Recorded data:
****
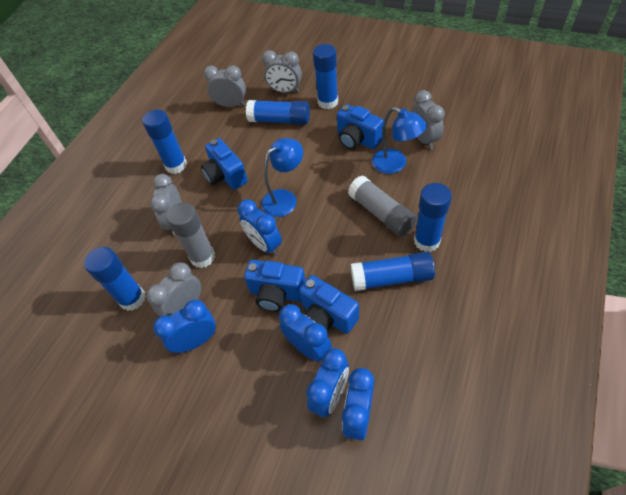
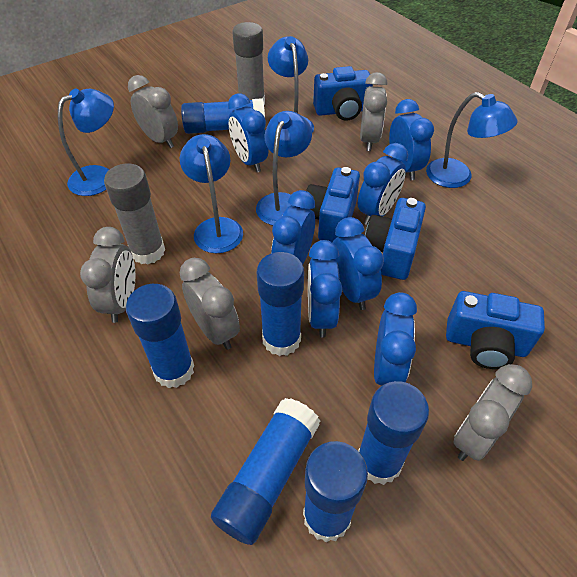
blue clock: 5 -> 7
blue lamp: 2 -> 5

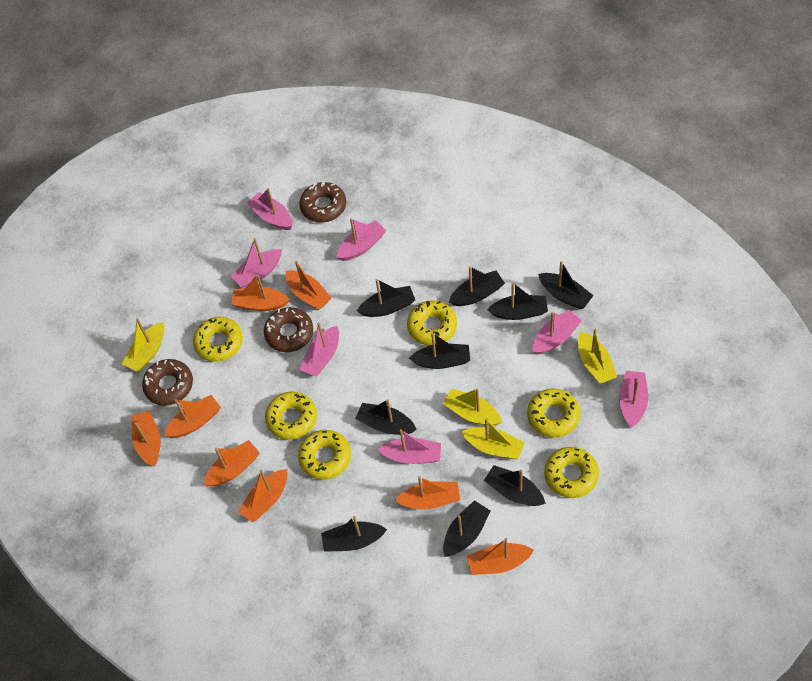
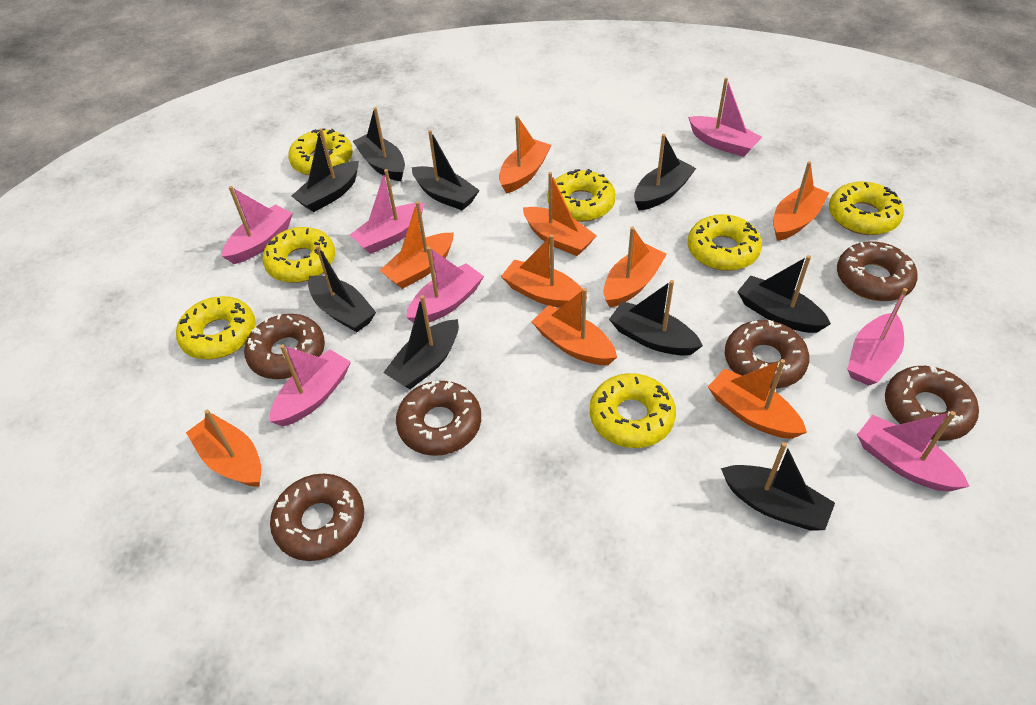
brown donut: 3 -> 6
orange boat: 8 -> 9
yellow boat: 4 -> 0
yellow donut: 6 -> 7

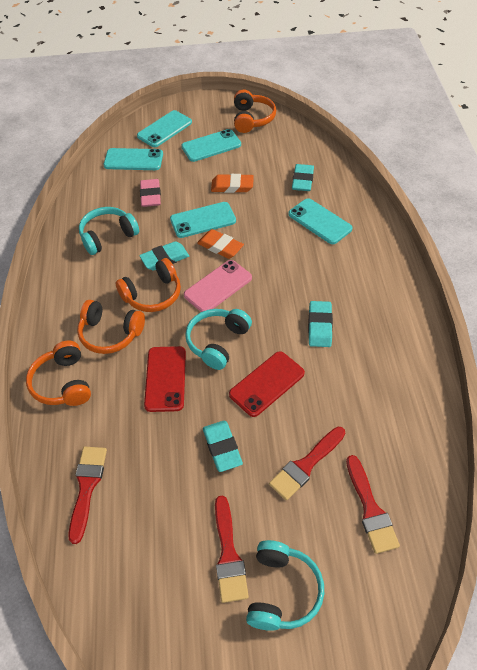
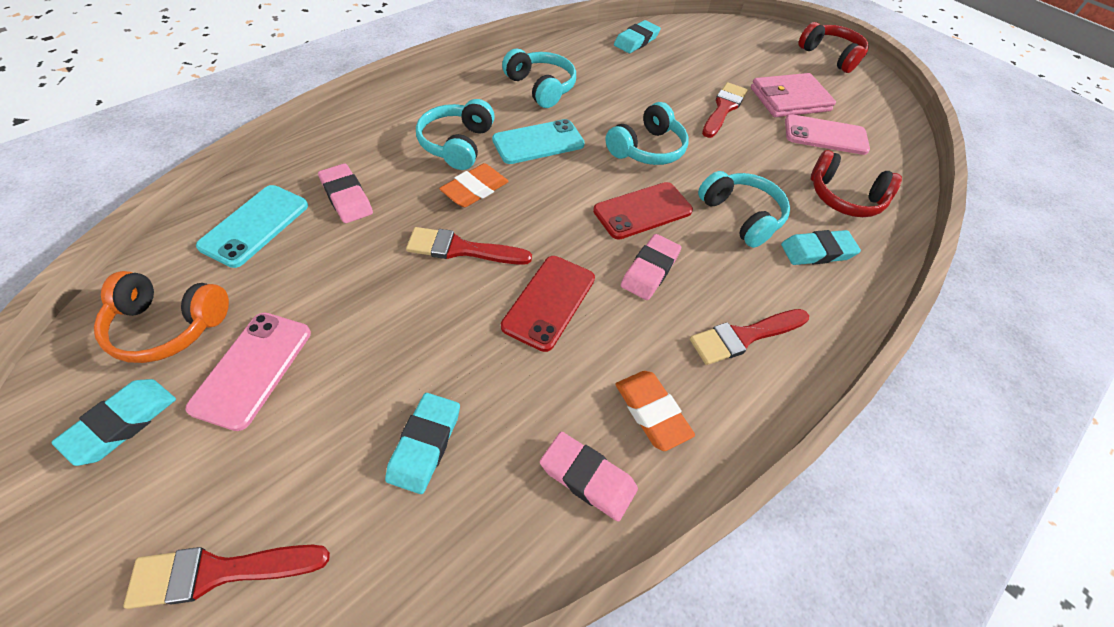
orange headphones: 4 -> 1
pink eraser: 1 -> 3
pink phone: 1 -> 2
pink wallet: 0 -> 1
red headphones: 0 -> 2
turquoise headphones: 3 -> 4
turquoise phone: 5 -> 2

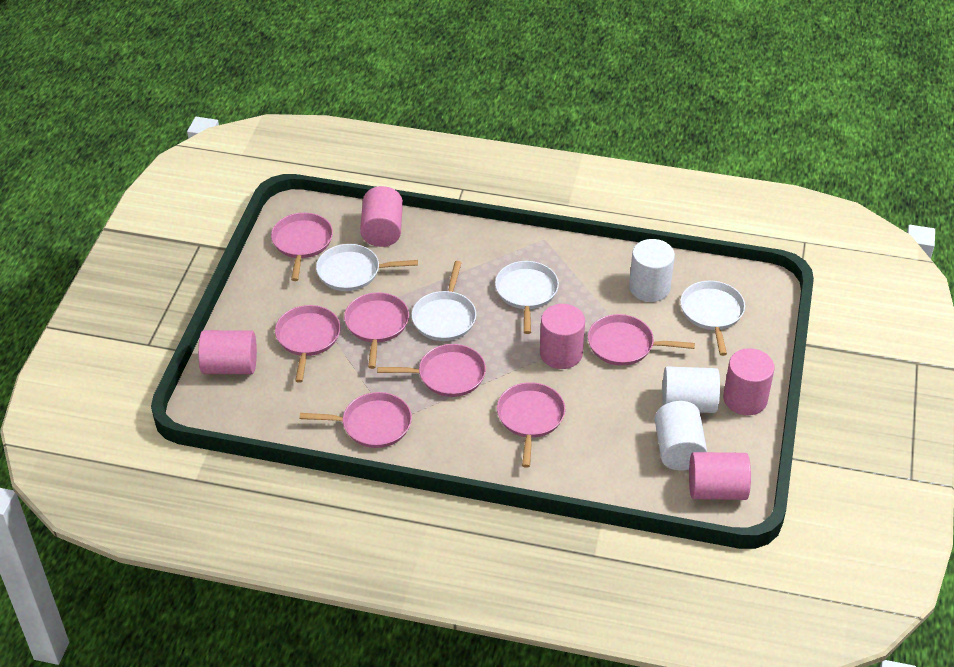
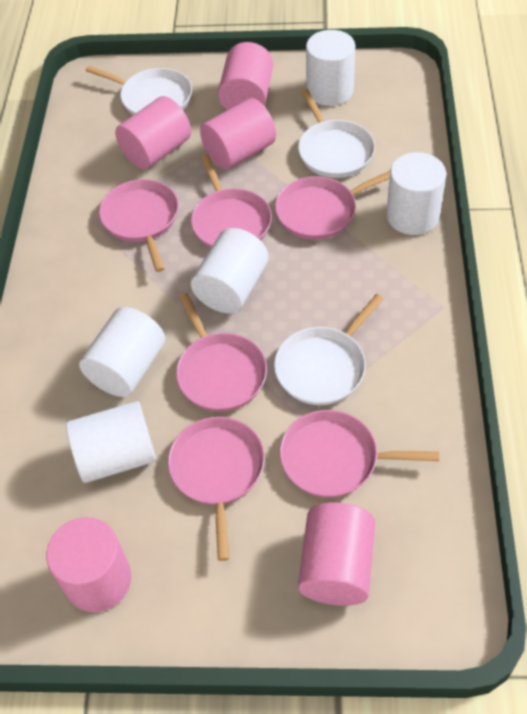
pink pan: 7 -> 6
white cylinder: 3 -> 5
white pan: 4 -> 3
****
The task: Please copy the lines above exactly as written, apart from any pictures.

Task output:
blue clock: 5 -> 7
blue lamp: 2 -> 5

brown donut: 3 -> 6
orange boat: 8 -> 9
yellow boat: 4 -> 0
yellow donut: 6 -> 7

orange headphones: 4 -> 1
pink eraser: 1 -> 3
pink phone: 1 -> 2
pink wallet: 0 -> 1
red headphones: 0 -> 2
turquoise headphones: 3 -> 4
turquoise phone: 5 -> 2

pink pan: 7 -> 6
white cylinder: 3 -> 5
white pan: 4 -> 3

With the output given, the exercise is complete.